* Exercise prompt:
Beginning at the line that holds "building: [33,185,55,209] -> none" and continuing to the last line of the data below, transcribe every line word for word, without pictures.

* Recorded data:

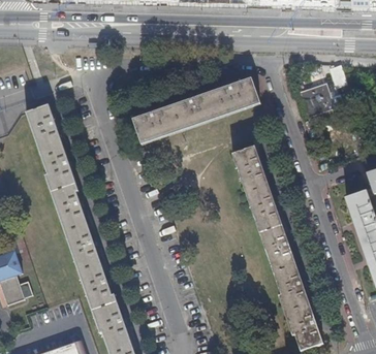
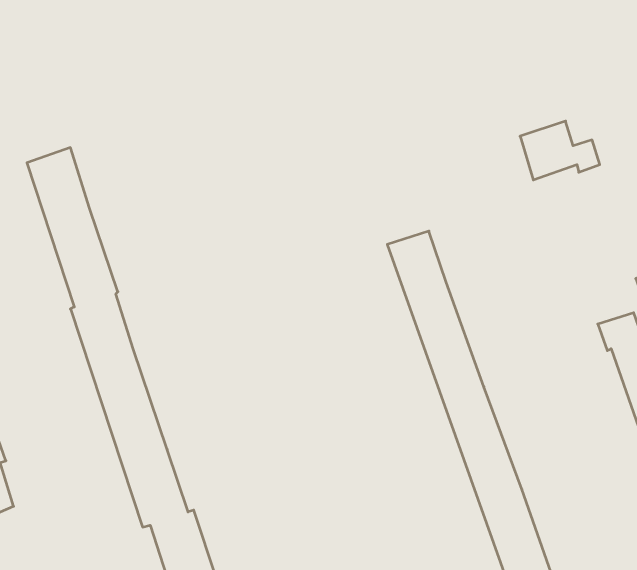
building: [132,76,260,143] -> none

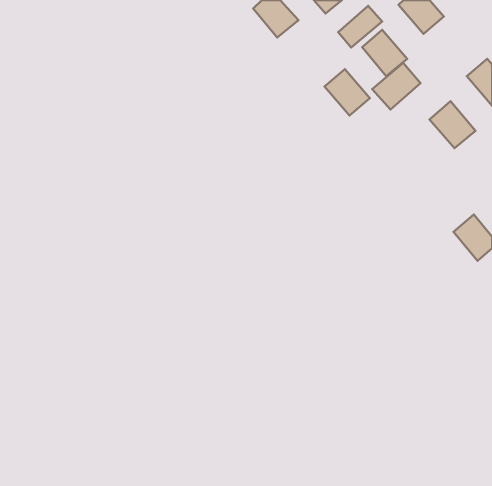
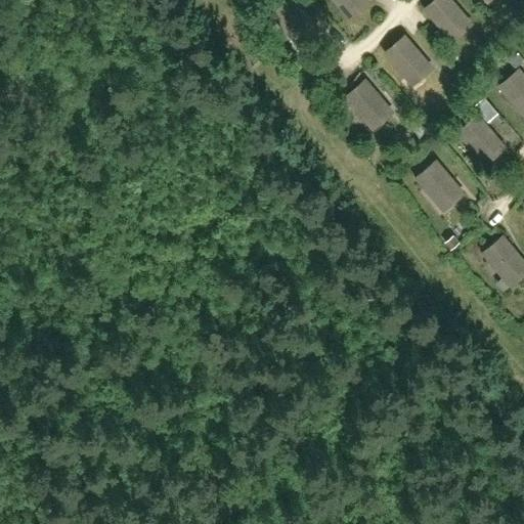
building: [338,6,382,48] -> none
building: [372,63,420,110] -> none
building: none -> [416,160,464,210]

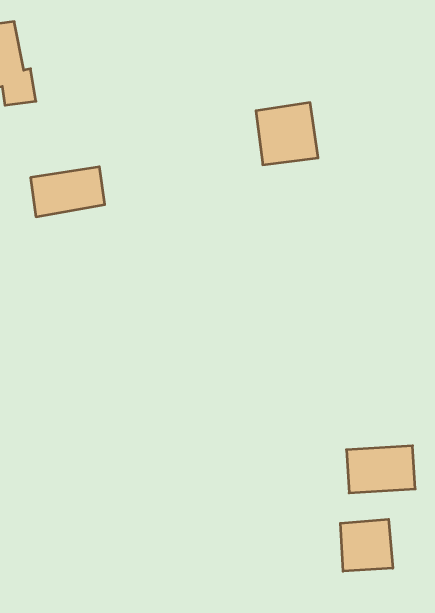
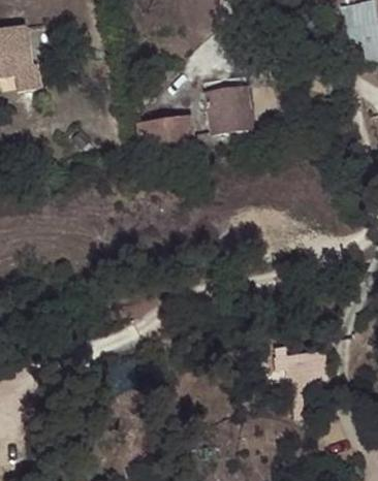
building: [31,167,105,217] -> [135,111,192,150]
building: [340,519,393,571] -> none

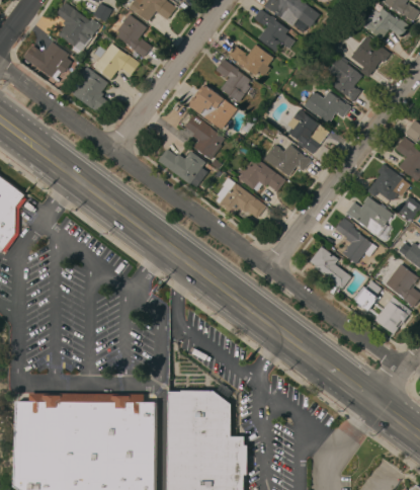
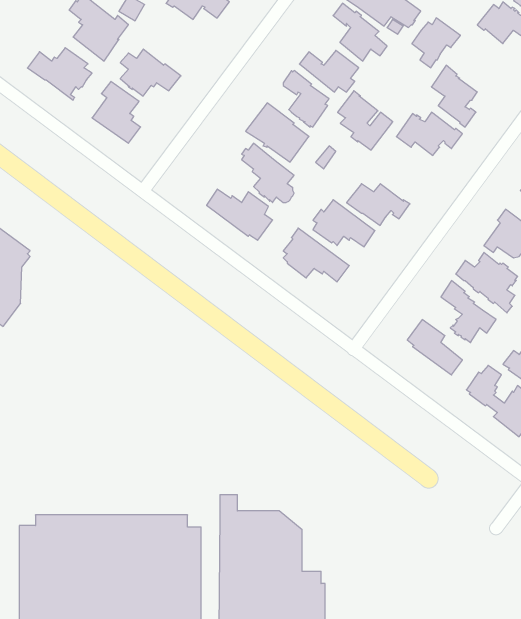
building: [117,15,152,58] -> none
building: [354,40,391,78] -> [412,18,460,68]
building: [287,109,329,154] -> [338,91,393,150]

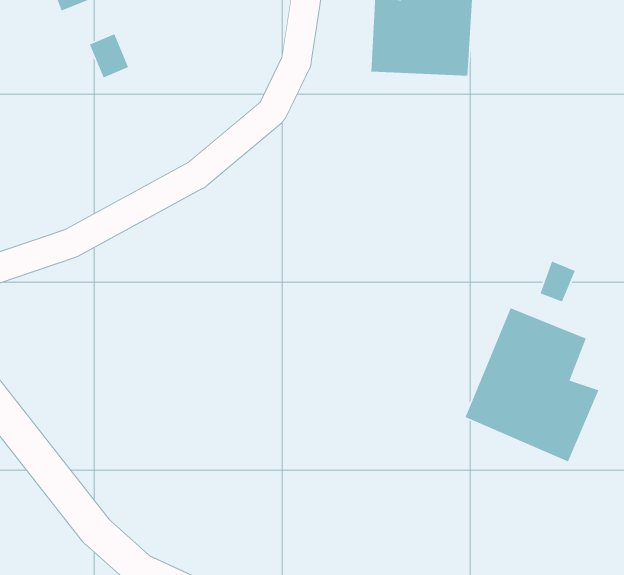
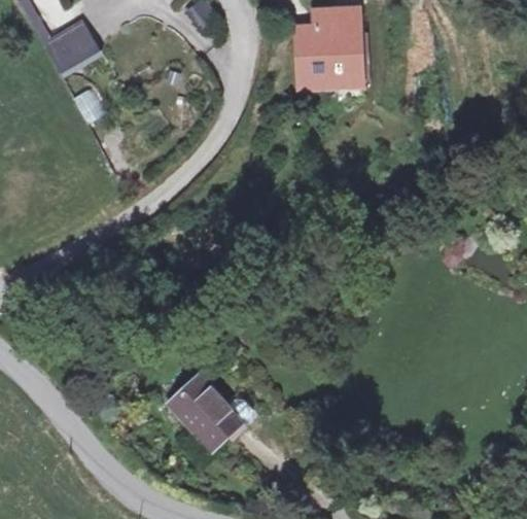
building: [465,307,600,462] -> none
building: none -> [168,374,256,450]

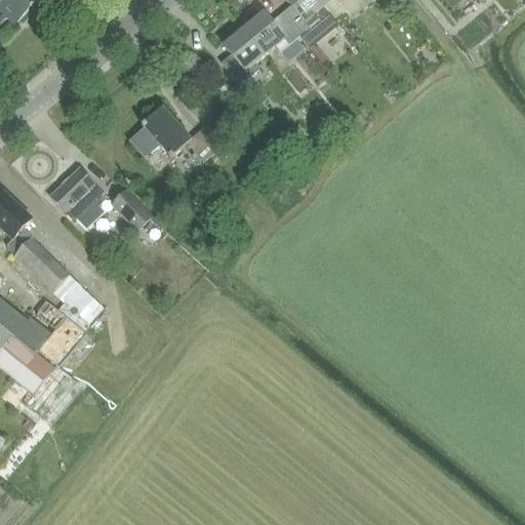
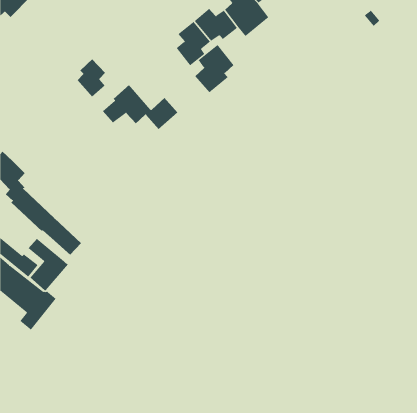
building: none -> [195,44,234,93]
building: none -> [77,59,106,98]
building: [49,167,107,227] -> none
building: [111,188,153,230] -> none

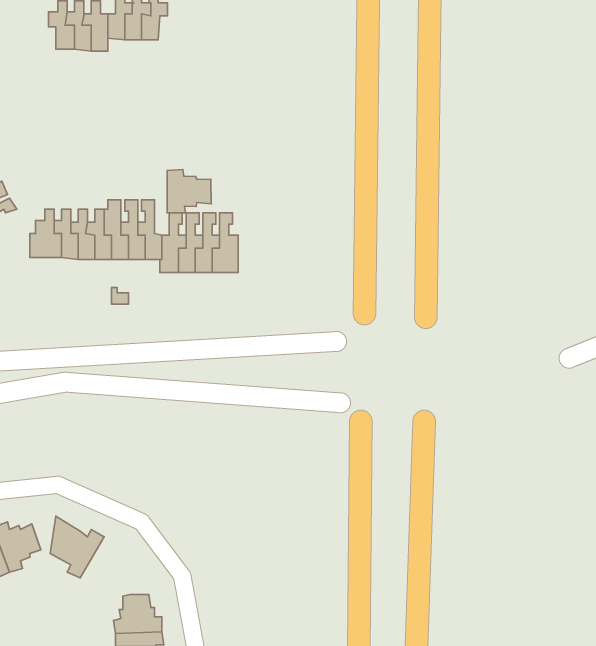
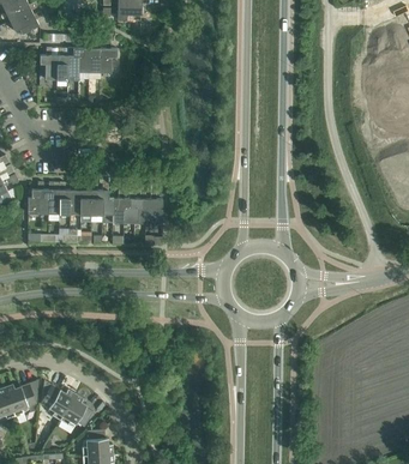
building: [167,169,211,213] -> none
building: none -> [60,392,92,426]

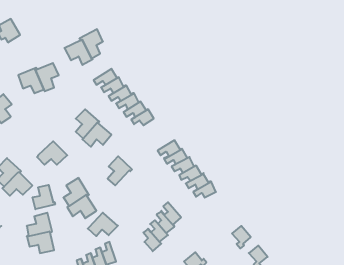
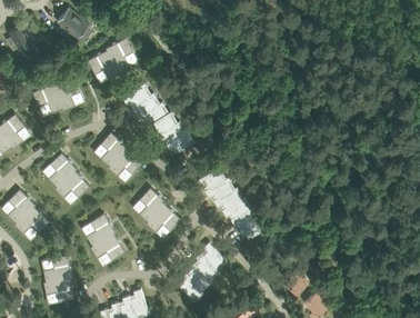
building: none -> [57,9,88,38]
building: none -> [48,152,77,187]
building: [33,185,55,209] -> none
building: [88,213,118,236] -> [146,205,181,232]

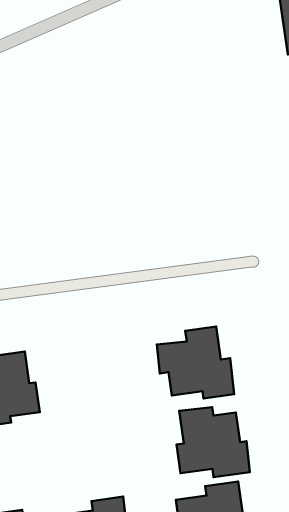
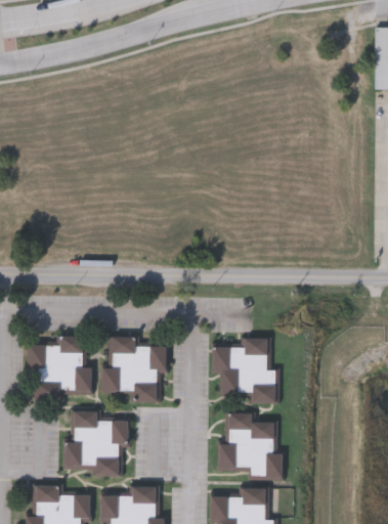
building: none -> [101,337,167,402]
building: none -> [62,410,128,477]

* Response:
building: [33,185,55,209] -> none
building: [88,213,118,236] -> [146,205,181,232]

building: none -> [101,337,167,402]
building: none -> [62,410,128,477]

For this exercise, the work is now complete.